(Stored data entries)
Start of Block

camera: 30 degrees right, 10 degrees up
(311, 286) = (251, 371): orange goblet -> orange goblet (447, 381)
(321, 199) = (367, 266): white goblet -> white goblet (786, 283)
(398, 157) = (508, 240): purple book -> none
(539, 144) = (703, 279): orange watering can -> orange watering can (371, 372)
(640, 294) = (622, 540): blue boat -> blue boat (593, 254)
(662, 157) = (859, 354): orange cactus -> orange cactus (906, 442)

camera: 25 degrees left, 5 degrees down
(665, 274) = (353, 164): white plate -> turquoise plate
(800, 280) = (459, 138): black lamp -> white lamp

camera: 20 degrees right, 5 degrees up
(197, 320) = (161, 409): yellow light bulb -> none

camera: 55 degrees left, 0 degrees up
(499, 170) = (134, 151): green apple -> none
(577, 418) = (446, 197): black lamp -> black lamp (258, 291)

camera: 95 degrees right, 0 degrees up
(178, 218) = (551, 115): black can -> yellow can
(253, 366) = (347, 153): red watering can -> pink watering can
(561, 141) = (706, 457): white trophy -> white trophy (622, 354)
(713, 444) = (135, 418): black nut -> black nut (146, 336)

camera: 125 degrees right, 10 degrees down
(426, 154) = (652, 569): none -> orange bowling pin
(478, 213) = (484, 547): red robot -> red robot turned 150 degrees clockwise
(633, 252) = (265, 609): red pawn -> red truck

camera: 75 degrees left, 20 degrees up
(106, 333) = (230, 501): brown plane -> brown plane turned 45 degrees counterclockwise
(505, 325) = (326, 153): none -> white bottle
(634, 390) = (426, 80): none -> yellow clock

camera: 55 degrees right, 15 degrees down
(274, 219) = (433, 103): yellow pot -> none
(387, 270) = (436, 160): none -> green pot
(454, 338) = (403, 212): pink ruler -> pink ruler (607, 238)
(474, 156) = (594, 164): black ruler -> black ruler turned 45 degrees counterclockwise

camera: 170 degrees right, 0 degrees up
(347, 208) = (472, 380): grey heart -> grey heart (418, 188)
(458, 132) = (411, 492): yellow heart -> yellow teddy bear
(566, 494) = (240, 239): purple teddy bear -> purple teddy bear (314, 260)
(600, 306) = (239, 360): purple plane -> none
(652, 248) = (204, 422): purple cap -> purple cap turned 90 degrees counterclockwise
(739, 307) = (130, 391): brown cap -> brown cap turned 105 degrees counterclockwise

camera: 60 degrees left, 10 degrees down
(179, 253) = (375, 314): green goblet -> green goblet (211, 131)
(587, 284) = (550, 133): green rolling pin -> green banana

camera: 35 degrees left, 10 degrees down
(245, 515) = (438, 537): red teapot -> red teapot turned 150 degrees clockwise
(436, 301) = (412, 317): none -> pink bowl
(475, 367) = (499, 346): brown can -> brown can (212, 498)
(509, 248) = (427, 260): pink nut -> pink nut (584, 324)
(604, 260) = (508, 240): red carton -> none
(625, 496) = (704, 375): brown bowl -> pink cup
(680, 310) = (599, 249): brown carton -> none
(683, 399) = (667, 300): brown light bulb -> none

End of Block

* **TASK STATEMENT**
Exactly as they stand, repeat all the records.

* **THE COMPLETED TASK**
camera: 30 degrees right, 10 degrees up
(311, 286) = (251, 371): orange goblet -> orange goblet (447, 381)
(321, 199) = (367, 266): white goblet -> white goblet (786, 283)
(398, 157) = (508, 240): purple book -> none
(539, 144) = (703, 279): orange watering can -> orange watering can (371, 372)
(640, 294) = (622, 540): blue boat -> blue boat (593, 254)
(662, 157) = (859, 354): orange cactus -> orange cactus (906, 442)

camera: 25 degrees left, 5 degrees down
(665, 274) = (353, 164): white plate -> turquoise plate
(800, 280) = (459, 138): black lamp -> white lamp

camera: 20 degrees right, 5 degrees up
(197, 320) = (161, 409): yellow light bulb -> none

camera: 55 degrees left, 0 degrees up
(499, 170) = (134, 151): green apple -> none
(577, 418) = (446, 197): black lamp -> black lamp (258, 291)

camera: 95 degrees right, 0 degrees up
(178, 218) = (551, 115): black can -> yellow can
(253, 366) = (347, 153): red watering can -> pink watering can
(561, 141) = (706, 457): white trophy -> white trophy (622, 354)
(713, 444) = (135, 418): black nut -> black nut (146, 336)

camera: 125 degrees right, 10 degrees down
(426, 154) = (652, 569): none -> orange bowling pin
(478, 213) = (484, 547): red robot -> red robot turned 150 degrees clockwise
(633, 252) = (265, 609): red pawn -> red truck

camera: 75 degrees left, 20 degrees up
(106, 333) = (230, 501): brown plane -> brown plane turned 45 degrees counterclockwise
(505, 325) = (326, 153): none -> white bottle
(634, 390) = (426, 80): none -> yellow clock

camera: 55 degrees right, 15 degrees down
(274, 219) = (433, 103): yellow pot -> none
(387, 270) = (436, 160): none -> green pot
(454, 338) = (403, 212): pink ruler -> pink ruler (607, 238)
(474, 156) = (594, 164): black ruler -> black ruler turned 45 degrees counterclockwise

camera: 170 degrees right, 0 degrees up
(347, 208) = (472, 380): grey heart -> grey heart (418, 188)
(458, 132) = (411, 492): yellow heart -> yellow teddy bear
(566, 494) = (240, 239): purple teddy bear -> purple teddy bear (314, 260)
(600, 306) = (239, 360): purple plane -> none
(652, 248) = (204, 422): purple cap -> purple cap turned 90 degrees counterclockwise
(739, 307) = (130, 391): brown cap -> brown cap turned 105 degrees counterclockwise

camera: 60 degrees left, 10 degrees down
(179, 253) = (375, 314): green goblet -> green goblet (211, 131)
(587, 284) = (550, 133): green rolling pin -> green banana

camera: 35 degrees left, 10 degrees down
(245, 515) = (438, 537): red teapot -> red teapot turned 150 degrees clockwise
(436, 301) = (412, 317): none -> pink bowl
(475, 367) = (499, 346): brown can -> brown can (212, 498)
(509, 248) = (427, 260): pink nut -> pink nut (584, 324)
(604, 260) = (508, 240): red carton -> none
(625, 496) = (704, 375): brown bowl -> pink cup
(680, 310) = (599, 249): brown carton -> none
(683, 399) = (667, 300): brown light bulb -> none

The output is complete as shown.